▶ _Work instructions_:
Echo the data starting at the line containing "From the picture: Can" and ending at the line containing "Indeed, silver metallic".

▶ _Information supplied_:
..........

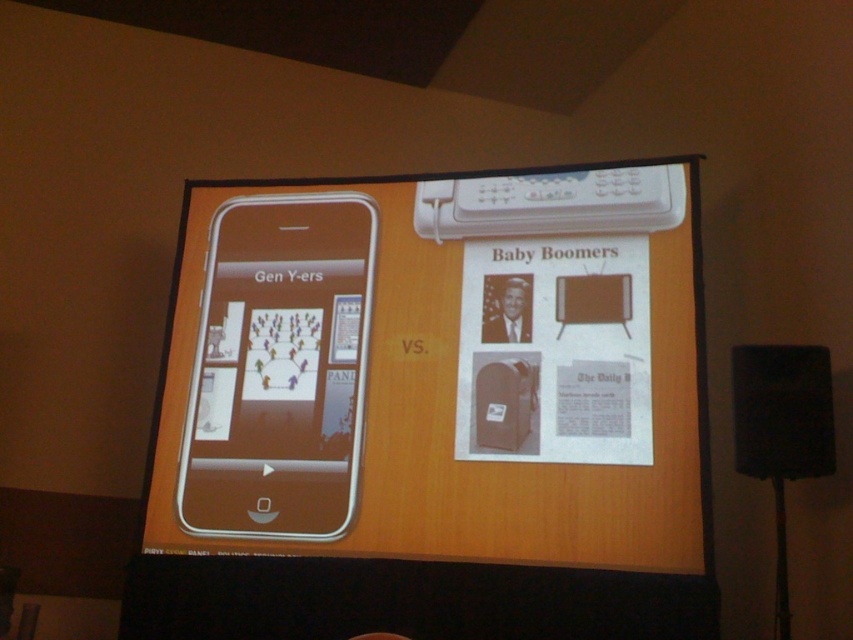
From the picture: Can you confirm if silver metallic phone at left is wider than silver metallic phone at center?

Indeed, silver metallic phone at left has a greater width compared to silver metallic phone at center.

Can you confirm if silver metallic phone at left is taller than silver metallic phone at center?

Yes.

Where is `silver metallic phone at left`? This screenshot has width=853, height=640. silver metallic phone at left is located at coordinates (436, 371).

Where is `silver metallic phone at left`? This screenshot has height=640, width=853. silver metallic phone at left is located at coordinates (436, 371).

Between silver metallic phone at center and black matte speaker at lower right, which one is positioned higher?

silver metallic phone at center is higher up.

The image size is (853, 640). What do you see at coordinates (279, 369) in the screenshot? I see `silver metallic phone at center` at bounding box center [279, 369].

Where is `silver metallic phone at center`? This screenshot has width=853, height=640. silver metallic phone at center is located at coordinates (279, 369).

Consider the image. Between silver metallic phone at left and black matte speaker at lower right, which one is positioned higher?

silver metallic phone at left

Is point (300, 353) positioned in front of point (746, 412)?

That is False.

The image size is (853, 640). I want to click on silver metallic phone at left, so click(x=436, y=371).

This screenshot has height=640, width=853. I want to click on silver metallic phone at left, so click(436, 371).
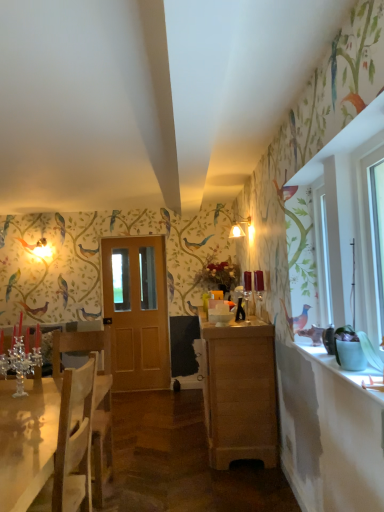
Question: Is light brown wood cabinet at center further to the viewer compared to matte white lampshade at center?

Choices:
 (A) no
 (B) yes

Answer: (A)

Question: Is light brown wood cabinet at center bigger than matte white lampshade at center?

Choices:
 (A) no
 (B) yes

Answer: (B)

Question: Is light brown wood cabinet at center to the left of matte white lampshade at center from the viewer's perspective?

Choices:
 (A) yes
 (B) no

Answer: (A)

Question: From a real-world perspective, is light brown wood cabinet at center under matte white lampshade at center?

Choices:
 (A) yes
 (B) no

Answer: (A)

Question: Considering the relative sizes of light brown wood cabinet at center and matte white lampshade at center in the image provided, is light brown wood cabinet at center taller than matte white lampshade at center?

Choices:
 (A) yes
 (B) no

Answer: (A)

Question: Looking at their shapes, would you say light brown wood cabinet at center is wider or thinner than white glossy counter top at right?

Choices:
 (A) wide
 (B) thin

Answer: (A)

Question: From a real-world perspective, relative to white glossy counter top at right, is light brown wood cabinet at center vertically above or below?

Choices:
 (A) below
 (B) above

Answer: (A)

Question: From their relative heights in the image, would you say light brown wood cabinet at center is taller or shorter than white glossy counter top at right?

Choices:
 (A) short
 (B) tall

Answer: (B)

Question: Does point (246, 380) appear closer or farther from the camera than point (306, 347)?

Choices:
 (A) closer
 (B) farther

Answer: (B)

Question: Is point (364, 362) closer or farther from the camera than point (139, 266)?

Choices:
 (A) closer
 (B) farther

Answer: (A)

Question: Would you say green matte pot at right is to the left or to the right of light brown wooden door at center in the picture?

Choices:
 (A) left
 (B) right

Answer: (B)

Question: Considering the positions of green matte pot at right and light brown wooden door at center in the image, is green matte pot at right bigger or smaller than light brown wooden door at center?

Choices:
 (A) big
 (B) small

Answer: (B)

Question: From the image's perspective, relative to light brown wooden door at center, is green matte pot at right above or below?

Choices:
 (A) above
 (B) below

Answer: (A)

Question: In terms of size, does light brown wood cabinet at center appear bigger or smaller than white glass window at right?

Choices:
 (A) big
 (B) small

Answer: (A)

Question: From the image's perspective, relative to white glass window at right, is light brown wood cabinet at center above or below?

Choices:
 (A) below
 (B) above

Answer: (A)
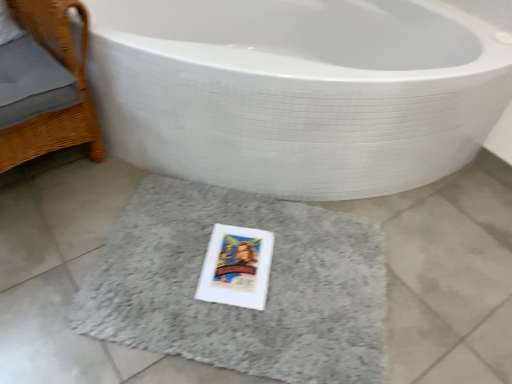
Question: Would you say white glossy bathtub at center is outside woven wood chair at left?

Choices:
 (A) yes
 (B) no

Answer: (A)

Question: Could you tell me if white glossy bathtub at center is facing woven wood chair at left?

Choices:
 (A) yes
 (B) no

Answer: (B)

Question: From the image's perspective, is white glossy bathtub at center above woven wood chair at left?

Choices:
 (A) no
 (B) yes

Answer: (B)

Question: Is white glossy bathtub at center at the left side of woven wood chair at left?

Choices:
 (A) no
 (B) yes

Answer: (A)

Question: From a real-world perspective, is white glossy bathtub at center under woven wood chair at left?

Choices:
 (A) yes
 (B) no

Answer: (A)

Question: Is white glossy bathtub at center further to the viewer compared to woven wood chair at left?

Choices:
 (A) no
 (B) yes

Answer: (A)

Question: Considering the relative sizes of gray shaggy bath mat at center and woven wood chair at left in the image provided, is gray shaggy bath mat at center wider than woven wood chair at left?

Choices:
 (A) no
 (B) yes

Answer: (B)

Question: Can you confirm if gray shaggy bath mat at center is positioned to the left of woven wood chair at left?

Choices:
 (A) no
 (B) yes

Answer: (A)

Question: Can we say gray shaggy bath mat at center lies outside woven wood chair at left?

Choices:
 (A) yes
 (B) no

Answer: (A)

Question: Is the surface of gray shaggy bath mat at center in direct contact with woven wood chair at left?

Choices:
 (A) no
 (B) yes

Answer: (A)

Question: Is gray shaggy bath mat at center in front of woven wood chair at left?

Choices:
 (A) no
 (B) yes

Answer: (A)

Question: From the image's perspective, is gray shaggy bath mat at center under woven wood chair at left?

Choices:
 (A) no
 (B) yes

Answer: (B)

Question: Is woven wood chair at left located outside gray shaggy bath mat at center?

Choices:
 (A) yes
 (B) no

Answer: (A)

..........

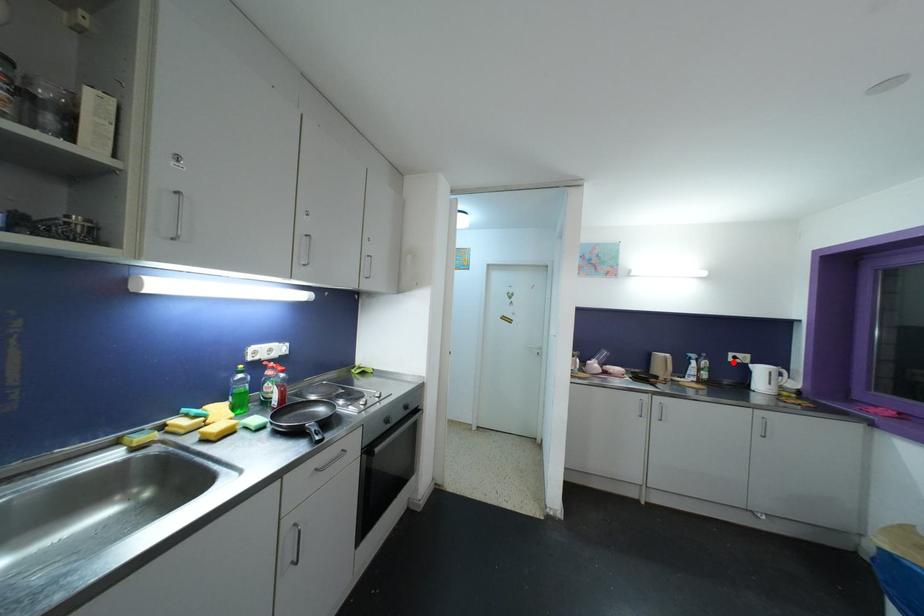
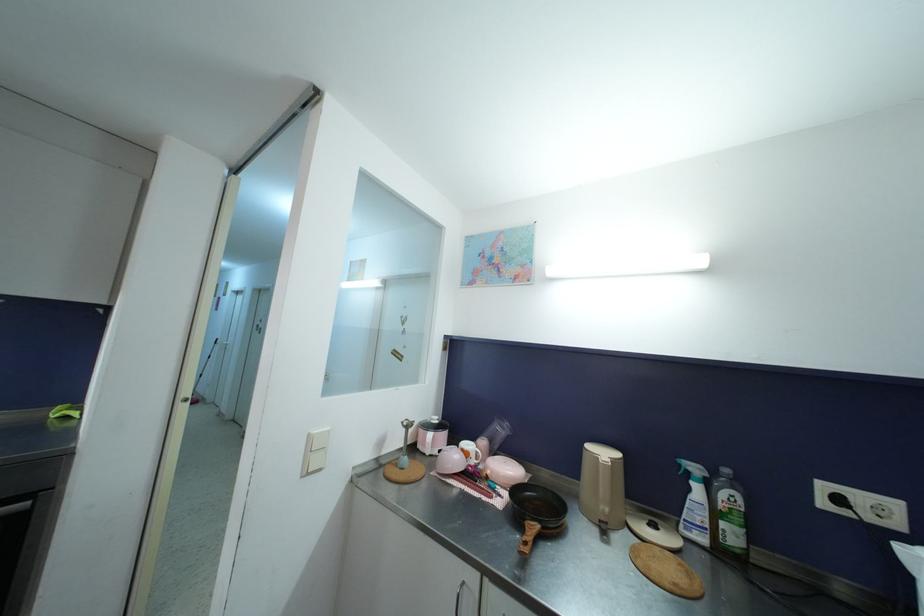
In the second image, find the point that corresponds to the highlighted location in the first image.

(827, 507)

..........

▶ _Reply_:
From the picture: Can you confirm if silver metallic phone at left is wider than silver metallic phone at center?

Indeed, silver metallic phone at left has a greater width compared to silver metallic phone at center.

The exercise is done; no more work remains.